Your response should consist of the lines below, printed exactly.

Itemized modification records
%%
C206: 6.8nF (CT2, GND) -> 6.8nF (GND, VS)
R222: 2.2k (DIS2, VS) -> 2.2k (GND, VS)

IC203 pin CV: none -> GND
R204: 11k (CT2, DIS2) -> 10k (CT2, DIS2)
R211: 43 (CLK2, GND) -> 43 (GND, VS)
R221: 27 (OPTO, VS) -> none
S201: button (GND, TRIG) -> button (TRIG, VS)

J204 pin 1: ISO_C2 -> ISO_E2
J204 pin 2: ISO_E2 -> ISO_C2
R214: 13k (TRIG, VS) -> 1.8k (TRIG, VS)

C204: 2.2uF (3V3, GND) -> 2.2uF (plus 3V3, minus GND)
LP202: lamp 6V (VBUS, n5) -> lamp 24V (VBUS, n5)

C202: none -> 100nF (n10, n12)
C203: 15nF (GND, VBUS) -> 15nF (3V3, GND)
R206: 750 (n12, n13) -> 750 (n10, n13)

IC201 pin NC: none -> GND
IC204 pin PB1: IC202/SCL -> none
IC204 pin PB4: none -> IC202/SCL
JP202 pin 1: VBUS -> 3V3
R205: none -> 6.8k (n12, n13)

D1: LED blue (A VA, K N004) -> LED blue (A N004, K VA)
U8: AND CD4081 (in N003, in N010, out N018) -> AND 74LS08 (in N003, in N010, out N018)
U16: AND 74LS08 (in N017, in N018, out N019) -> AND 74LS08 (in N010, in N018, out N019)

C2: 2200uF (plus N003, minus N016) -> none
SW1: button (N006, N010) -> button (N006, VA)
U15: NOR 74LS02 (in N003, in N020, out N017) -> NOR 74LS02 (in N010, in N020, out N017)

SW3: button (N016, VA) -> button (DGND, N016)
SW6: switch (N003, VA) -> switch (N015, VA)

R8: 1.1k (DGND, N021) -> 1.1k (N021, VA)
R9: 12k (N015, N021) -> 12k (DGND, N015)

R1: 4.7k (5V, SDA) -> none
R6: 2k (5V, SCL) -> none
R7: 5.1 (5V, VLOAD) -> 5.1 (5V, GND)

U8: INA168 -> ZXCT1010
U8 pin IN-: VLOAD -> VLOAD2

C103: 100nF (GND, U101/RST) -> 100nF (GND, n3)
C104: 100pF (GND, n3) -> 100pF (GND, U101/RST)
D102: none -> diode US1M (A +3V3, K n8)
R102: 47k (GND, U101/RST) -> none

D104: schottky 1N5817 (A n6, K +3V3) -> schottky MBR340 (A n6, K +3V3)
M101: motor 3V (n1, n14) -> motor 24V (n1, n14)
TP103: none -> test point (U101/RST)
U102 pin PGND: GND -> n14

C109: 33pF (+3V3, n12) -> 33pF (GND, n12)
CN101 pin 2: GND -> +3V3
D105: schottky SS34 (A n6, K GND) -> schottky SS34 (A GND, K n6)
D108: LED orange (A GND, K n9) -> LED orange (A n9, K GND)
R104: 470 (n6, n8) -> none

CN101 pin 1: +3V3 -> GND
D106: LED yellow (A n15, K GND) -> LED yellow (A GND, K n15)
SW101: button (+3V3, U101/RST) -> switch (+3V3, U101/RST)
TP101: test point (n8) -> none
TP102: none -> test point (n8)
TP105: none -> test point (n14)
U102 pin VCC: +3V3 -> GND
%%
#### ANSWER BOX
C206: 6.8nF (CT2, GND) -> 6.8nF (GND, VS)
R222: 2.2k (DIS2, VS) -> 2.2k (GND, VS)

IC203 pin CV: none -> GND
R204: 11k (CT2, DIS2) -> 10k (CT2, DIS2)
R211: 43 (CLK2, GND) -> 43 (GND, VS)
R221: 27 (OPTO, VS) -> none
S201: button (GND, TRIG) -> button (TRIG, VS)

J204 pin 1: ISO_C2 -> ISO_E2
J204 pin 2: ISO_E2 -> ISO_C2
R214: 13k (TRIG, VS) -> 1.8k (TRIG, VS)

C204: 2.2uF (3V3, GND) -> 2.2uF (plus 3V3, minus GND)
LP202: lamp 6V (VBUS, n5) -> lamp 24V (VBUS, n5)

C202: none -> 100nF (n10, n12)
C203: 15nF (GND, VBUS) -> 15nF (3V3, GND)
R206: 750 (n12, n13) -> 750 (n10, n13)

IC201 pin NC: none -> GND
IC204 pin PB1: IC202/SCL -> none
IC204 pin PB4: none -> IC202/SCL
JP202 pin 1: VBUS -> 3V3
R205: none -> 6.8k (n12, n13)

D1: LED blue (A VA, K N004) -> LED blue (A N004, K VA)
U8: AND CD4081 (in N003, in N010, out N018) -> AND 74LS08 (in N003, in N010, out N018)
U16: AND 74LS08 (in N017, in N018, out N019) -> AND 74LS08 (in N010, in N018, out N019)

C2: 2200uF (plus N003, minus N016) -> none
SW1: button (N006, N010) -> button (N006, VA)
U15: NOR 74LS02 (in N003, in N020, out N017) -> NOR 74LS02 (in N010, in N020, out N017)

SW3: button (N016, VA) -> button (DGND, N016)
SW6: switch (N003, VA) -> switch (N015, VA)

R8: 1.1k (DGND, N021) -> 1.1k (N021, VA)
R9: 12k (N015, N021) -> 12k (DGND, N015)

R1: 4.7k (5V, SDA) -> none
R6: 2k (5V, SCL) -> none
R7: 5.1 (5V, VLOAD) -> 5.1 (5V, GND)

U8: INA168 -> ZXCT1010
U8 pin IN-: VLOAD -> VLOAD2

C103: 100nF (GND, U101/RST) -> 100nF (GND, n3)
C104: 100pF (GND, n3) -> 100pF (GND, U101/RST)
D102: none -> diode US1M (A +3V3, K n8)
R102: 47k (GND, U101/RST) -> none

D104: schottky 1N5817 (A n6, K +3V3) -> schottky MBR340 (A n6, K +3V3)
M101: motor 3V (n1, n14) -> motor 24V (n1, n14)
TP103: none -> test point (U101/RST)
U102 pin PGND: GND -> n14

C109: 33pF (+3V3, n12) -> 33pF (GND, n12)
CN101 pin 2: GND -> +3V3
D105: schottky SS34 (A n6, K GND) -> schottky SS34 (A GND, K n6)
D108: LED orange (A GND, K n9) -> LED orange (A n9, K GND)
R104: 470 (n6, n8) -> none

CN101 pin 1: +3V3 -> GND
D106: LED yellow (A n15, K GND) -> LED yellow (A GND, K n15)
SW101: button (+3V3, U101/RST) -> switch (+3V3, U101/RST)
TP101: test point (n8) -> none
TP102: none -> test point (n8)
TP105: none -> test point (n14)
U102 pin VCC: +3V3 -> GND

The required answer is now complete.